_To do_
Which lines in the data below contain the word "pear"? Copy each of them.

_Data to examine_
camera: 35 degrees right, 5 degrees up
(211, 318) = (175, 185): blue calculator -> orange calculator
---
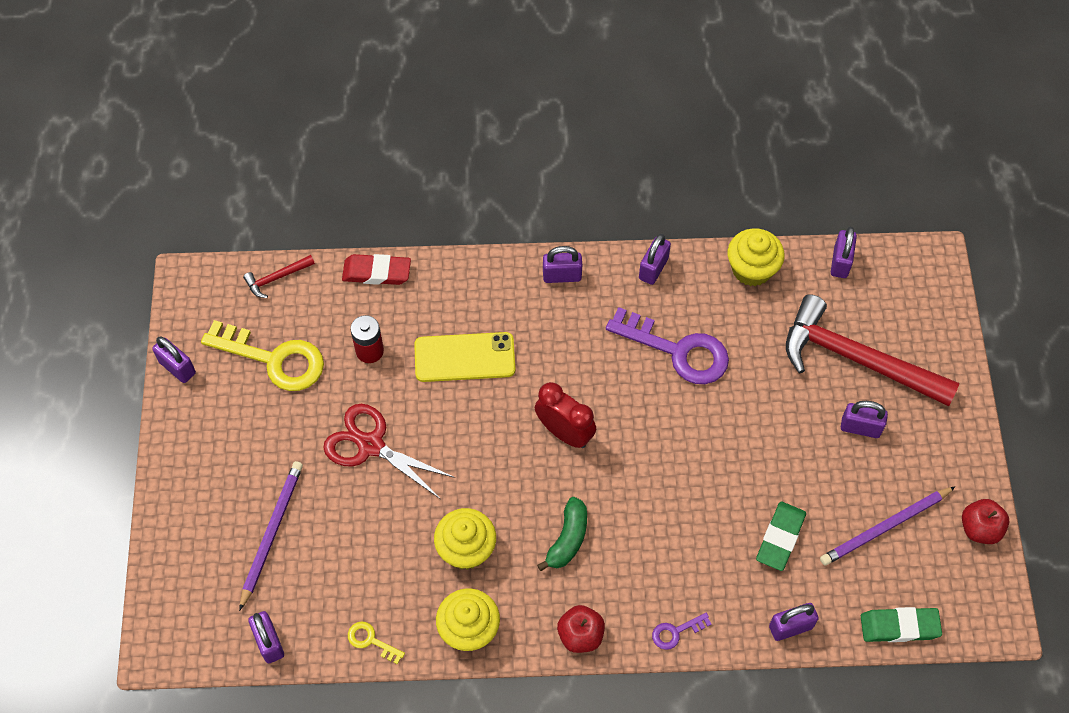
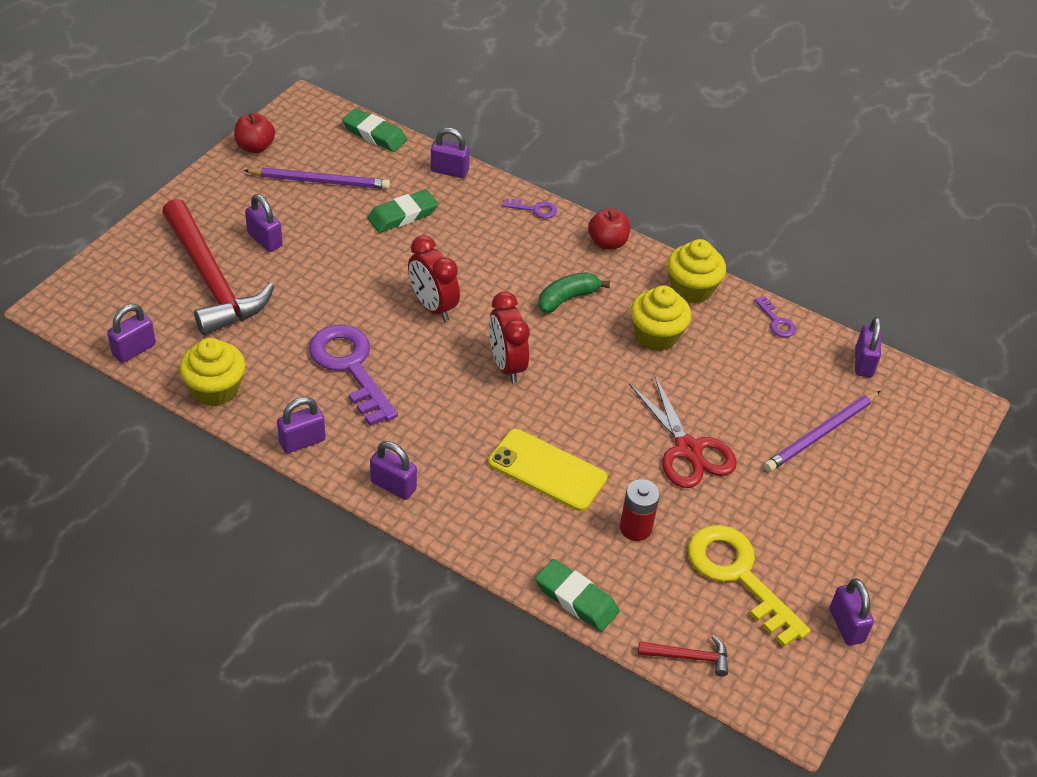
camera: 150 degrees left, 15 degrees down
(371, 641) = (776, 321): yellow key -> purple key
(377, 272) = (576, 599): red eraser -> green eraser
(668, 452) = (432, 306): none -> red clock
--
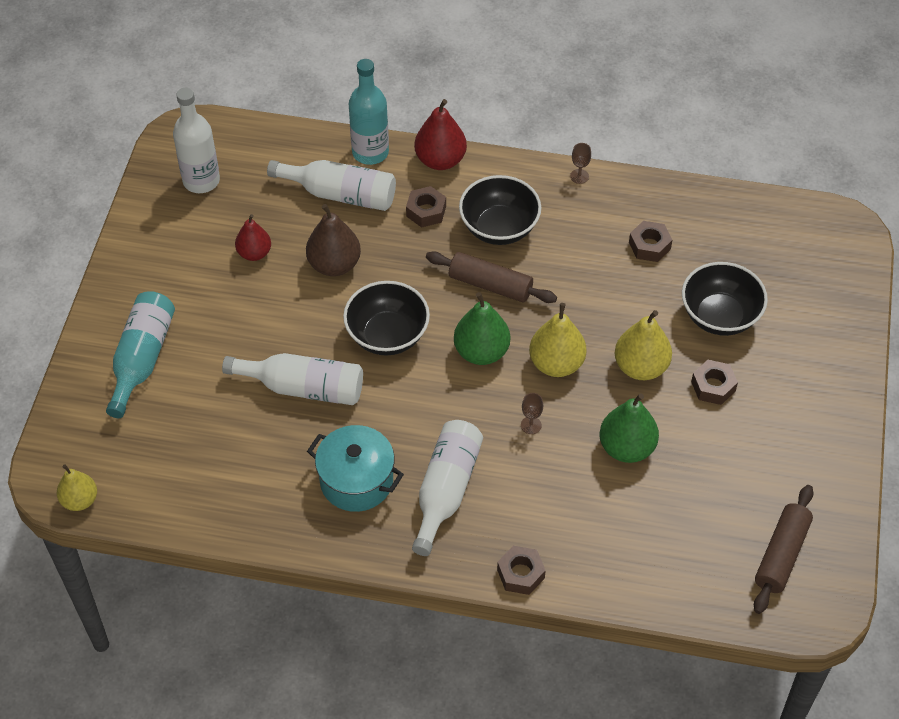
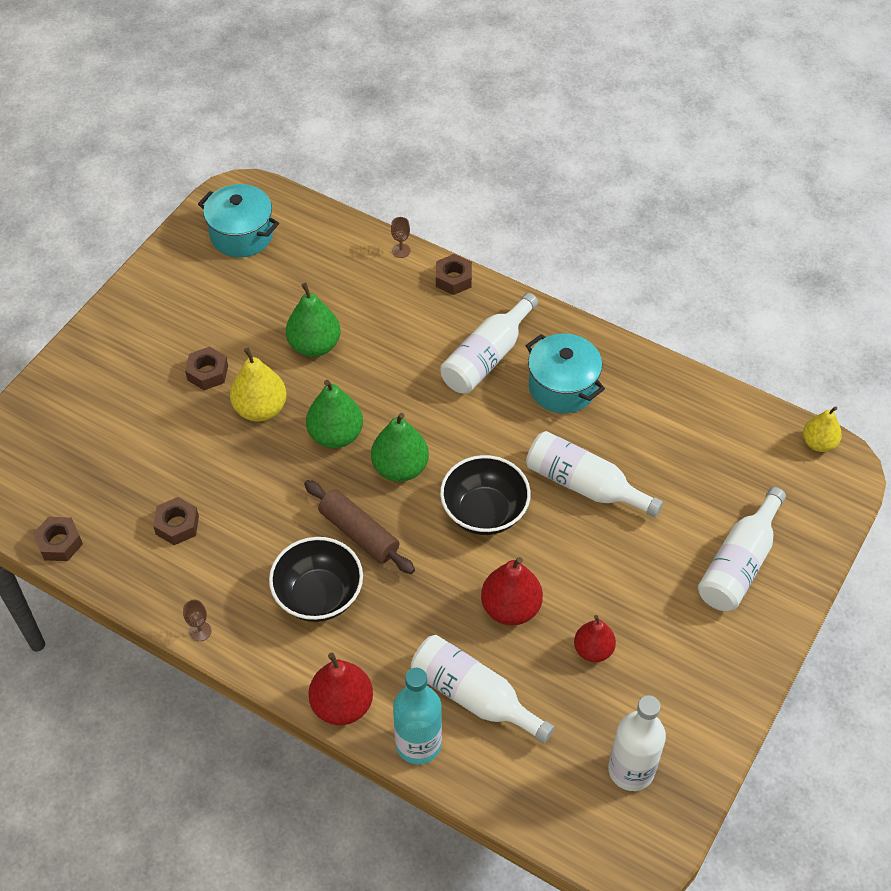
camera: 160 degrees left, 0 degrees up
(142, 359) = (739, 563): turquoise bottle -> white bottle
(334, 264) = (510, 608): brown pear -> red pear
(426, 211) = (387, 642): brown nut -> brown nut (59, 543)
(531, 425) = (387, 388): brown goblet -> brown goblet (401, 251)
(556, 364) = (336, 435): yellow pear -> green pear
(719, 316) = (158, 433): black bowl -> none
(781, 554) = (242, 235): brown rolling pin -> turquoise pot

_Written solution_
(334, 264) = (510, 608): brown pear -> red pear
(556, 364) = (336, 435): yellow pear -> green pear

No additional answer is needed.